■ **Work order**
With "turned" as the search word, show every line of the material that has it.

■ **Data extract**
--------------------

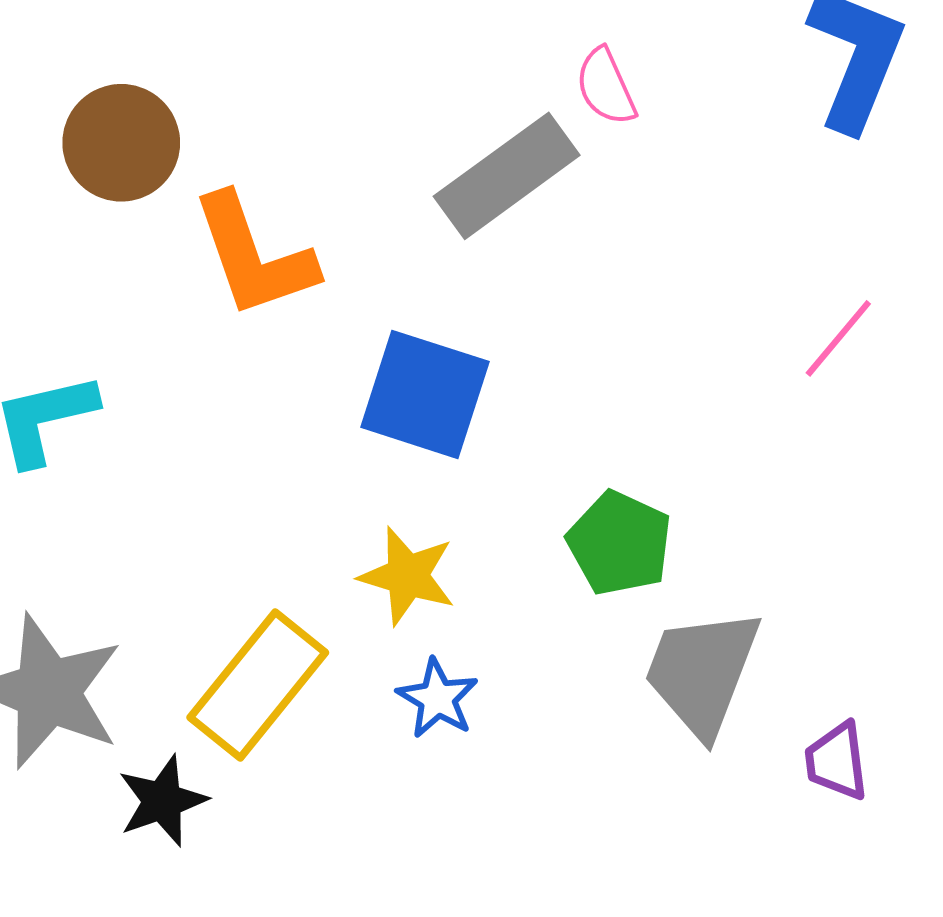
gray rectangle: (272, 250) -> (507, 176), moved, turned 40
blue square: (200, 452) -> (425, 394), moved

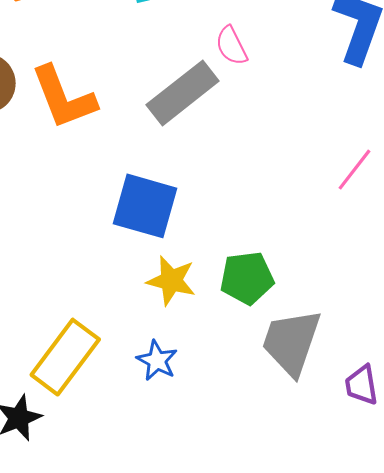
orange L-shape: (254, 256) -> (63, 97), moved
green pentagon: (620, 543) -> (247, 278), turned -30
yellow star: (407, 576) -> (171, 281), moved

--------------------

■ **Solution for this task**
gray rectangle: (272, 250) -> (507, 176), moved, turned 40
green pentagon: (620, 543) -> (247, 278), turned -30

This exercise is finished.